-- begin --

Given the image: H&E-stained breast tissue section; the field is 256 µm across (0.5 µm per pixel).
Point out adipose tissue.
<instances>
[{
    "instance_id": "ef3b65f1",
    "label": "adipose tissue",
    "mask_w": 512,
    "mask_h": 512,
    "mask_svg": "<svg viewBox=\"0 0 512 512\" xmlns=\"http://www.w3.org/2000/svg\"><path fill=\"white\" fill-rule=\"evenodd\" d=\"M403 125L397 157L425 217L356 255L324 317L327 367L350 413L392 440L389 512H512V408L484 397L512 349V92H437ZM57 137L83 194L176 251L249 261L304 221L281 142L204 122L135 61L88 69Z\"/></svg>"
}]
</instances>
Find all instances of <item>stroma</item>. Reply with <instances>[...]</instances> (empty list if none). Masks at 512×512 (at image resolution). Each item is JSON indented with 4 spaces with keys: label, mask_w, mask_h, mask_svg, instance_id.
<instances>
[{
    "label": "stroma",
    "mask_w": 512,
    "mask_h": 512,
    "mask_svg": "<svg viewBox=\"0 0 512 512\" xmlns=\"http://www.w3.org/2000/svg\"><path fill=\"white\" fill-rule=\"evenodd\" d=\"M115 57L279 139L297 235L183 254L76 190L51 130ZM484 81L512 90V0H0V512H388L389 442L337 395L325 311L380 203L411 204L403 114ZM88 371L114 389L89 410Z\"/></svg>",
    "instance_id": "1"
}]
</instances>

-- end --

### What you are asked to do:
Only the lines from the one that contains "Point out adipose tissue." through the last line should be repeated, each exactly as it stands, with both ends included.

### Finished answer:
Point out adipose tissue.
<instances>
[{
    "instance_id": "ef3b65f1",
    "label": "adipose tissue",
    "mask_w": 512,
    "mask_h": 512,
    "mask_svg": "<svg viewBox=\"0 0 512 512\" xmlns=\"http://www.w3.org/2000/svg\"><path fill=\"white\" fill-rule=\"evenodd\" d=\"M403 125L397 157L425 217L356 255L324 317L327 367L350 413L392 440L389 512H512V408L484 397L512 349V92H437ZM57 137L83 194L176 251L249 261L304 221L281 142L204 122L135 61L88 69Z\"/></svg>"
}]
</instances>
Find all instances of <item>stroma</item>. Reply with <instances>[...]</instances> (empty list if none). Masks at 512×512 (at image resolution). Each item is JSON indented with 4 spaces with keys: label, mask_w, mask_h, mask_svg, instance_id.
<instances>
[{
    "label": "stroma",
    "mask_w": 512,
    "mask_h": 512,
    "mask_svg": "<svg viewBox=\"0 0 512 512\" xmlns=\"http://www.w3.org/2000/svg\"><path fill=\"white\" fill-rule=\"evenodd\" d=\"M115 57L279 139L297 235L183 254L76 190L51 130ZM484 81L512 90V0H0V512H388L389 442L337 395L325 311L380 203L411 204L403 114ZM88 371L114 389L89 410Z\"/></svg>",
    "instance_id": "1"
}]
</instances>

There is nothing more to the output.